───── LISTED RECORDS ─────

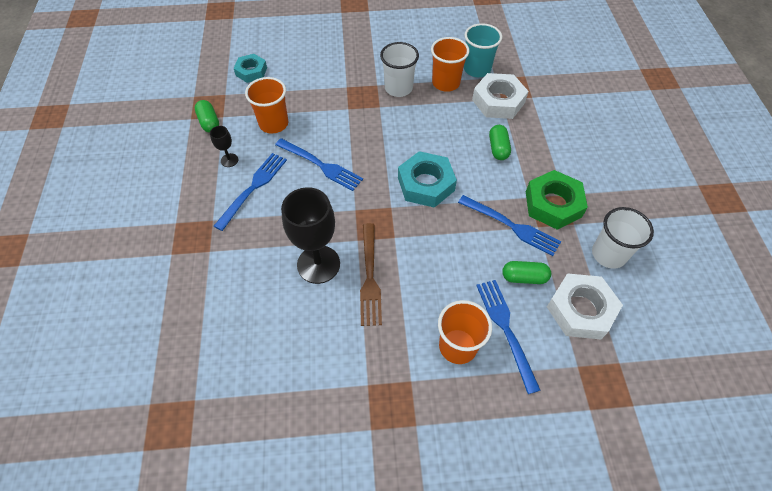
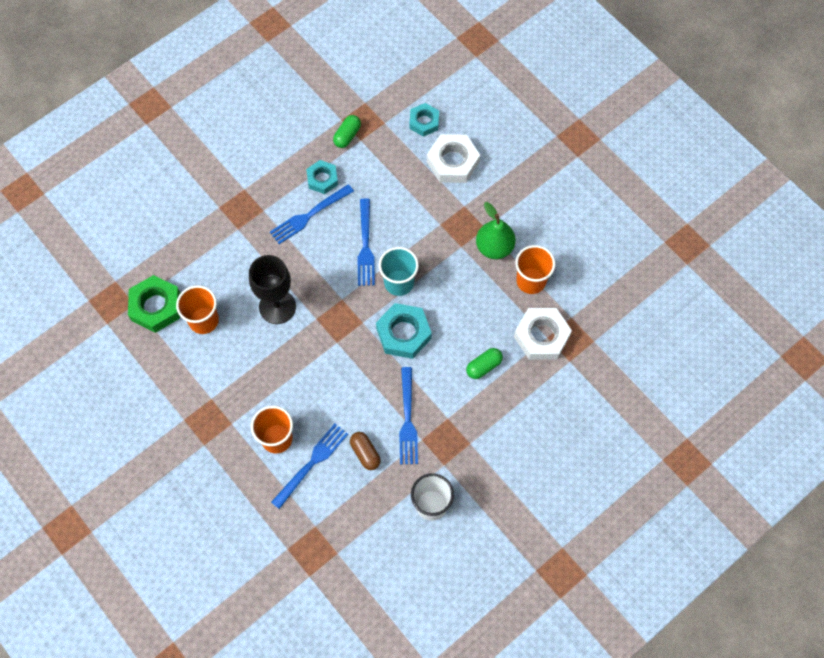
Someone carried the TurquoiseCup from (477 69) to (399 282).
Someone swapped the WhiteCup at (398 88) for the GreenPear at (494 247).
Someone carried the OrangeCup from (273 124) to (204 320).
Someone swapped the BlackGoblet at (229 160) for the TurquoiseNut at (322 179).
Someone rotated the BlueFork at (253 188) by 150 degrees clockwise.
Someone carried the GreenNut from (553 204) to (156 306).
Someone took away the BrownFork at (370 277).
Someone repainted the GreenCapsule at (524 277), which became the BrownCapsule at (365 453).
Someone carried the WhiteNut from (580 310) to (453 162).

─────

Leave the pictures out, then print every entry exactly as it reads.

WRITTEN ANSWER →
Someone carried the TurquoiseCup from (477 69) to (399 282).
Someone swapped the WhiteCup at (398 88) for the GreenPear at (494 247).
Someone carried the OrangeCup from (273 124) to (204 320).
Someone swapped the BlackGoblet at (229 160) for the TurquoiseNut at (322 179).
Someone rotated the BlueFork at (253 188) by 150 degrees clockwise.
Someone carried the GreenNut from (553 204) to (156 306).
Someone took away the BrownFork at (370 277).
Someone repainted the GreenCapsule at (524 277), which became the BrownCapsule at (365 453).
Someone carried the WhiteNut from (580 310) to (453 162).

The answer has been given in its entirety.